* [WHAT THIS TASK INVOLVES]
In the entries that follow, how many lines contain "white"? Please reply with only the number.

━━━━

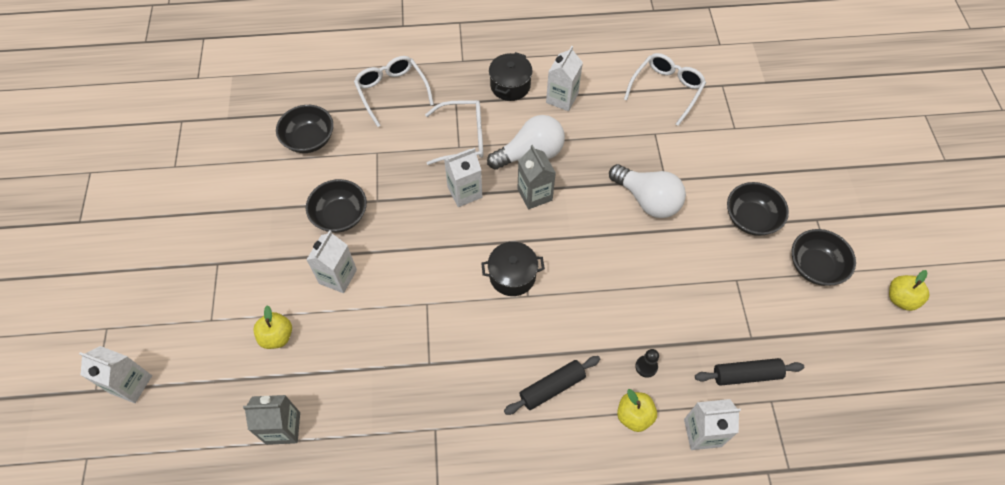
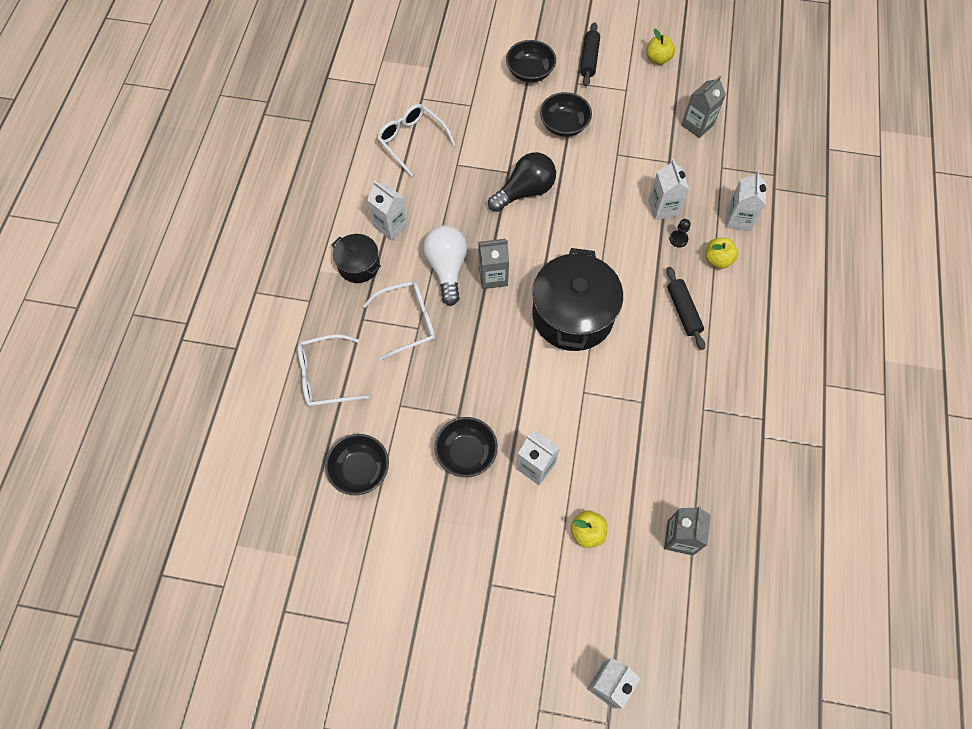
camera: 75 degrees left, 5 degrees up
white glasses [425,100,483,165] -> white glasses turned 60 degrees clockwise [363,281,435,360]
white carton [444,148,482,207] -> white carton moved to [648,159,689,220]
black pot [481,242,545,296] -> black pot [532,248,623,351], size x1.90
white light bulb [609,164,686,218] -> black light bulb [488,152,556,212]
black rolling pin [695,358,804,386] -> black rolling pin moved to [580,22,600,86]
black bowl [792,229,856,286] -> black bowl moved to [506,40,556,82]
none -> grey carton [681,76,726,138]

━━━━

* [TASK RESULT]
3